[Dataset entries]
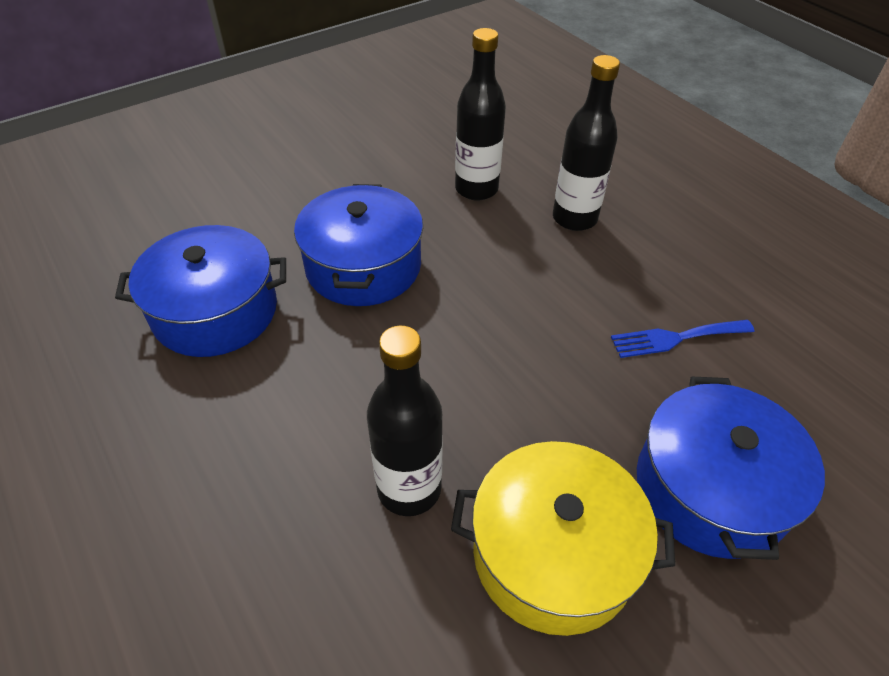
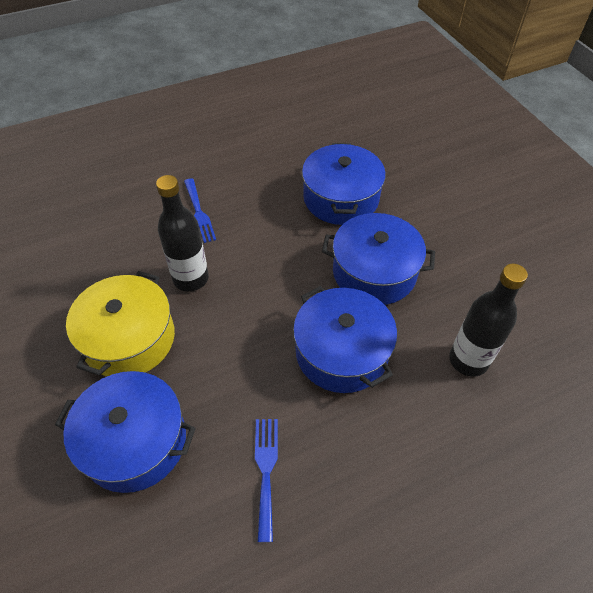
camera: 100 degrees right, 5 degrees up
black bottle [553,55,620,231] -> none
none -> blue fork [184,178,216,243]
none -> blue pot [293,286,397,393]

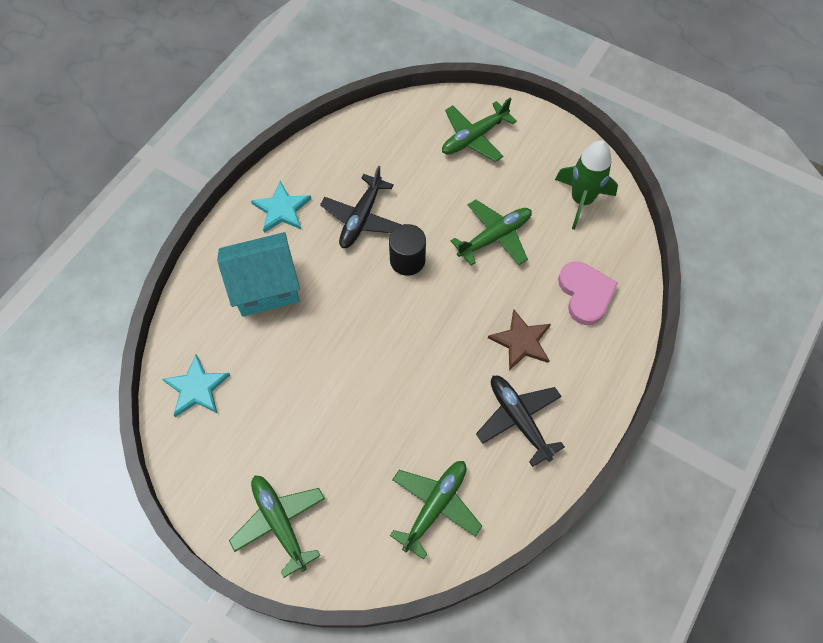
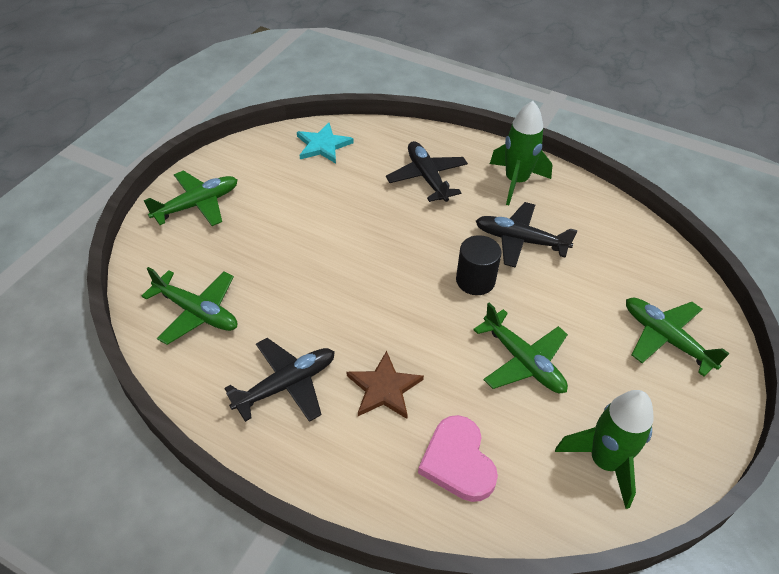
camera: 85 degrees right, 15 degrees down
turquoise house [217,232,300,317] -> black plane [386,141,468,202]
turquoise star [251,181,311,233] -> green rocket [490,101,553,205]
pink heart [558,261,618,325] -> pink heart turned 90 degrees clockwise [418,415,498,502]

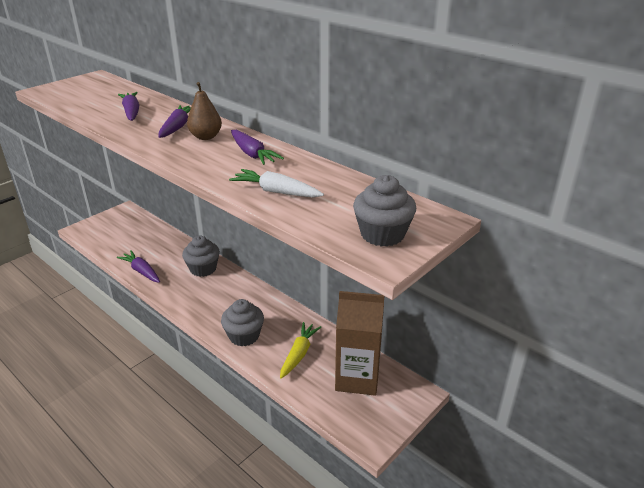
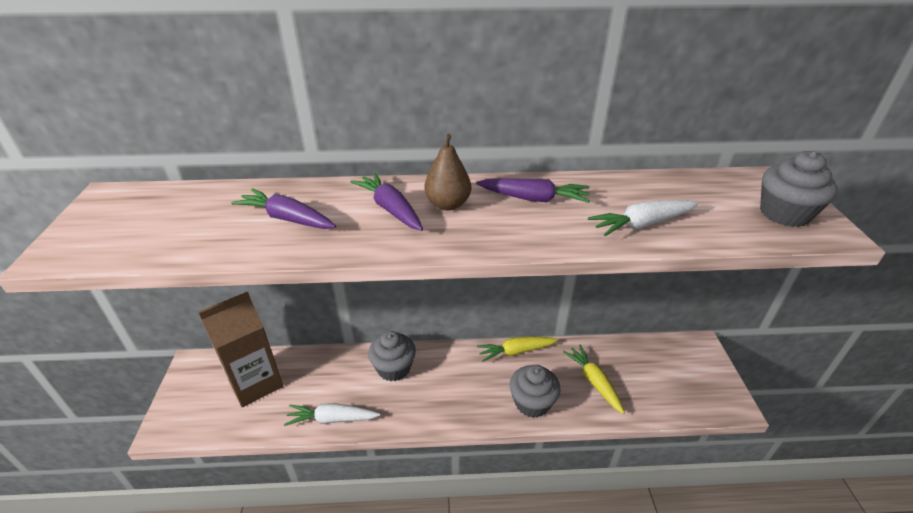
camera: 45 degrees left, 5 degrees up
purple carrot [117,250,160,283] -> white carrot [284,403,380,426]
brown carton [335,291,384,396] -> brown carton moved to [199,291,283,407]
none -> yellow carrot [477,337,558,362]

▶ **Task to complete**
In the entries above, find the line containing "turquoise star [251,181,311,233]"; transcribe exactly that line and every line after it through the end, and only those, omitting pictures.

▶ **Response**
turquoise star [251,181,311,233] -> green rocket [490,101,553,205]
pink heart [558,261,618,325] -> pink heart turned 90 degrees clockwise [418,415,498,502]

camera: 45 degrees left, 5 degrees up
purple carrot [117,250,160,283] -> white carrot [284,403,380,426]
brown carton [335,291,384,396] -> brown carton moved to [199,291,283,407]
none -> yellow carrot [477,337,558,362]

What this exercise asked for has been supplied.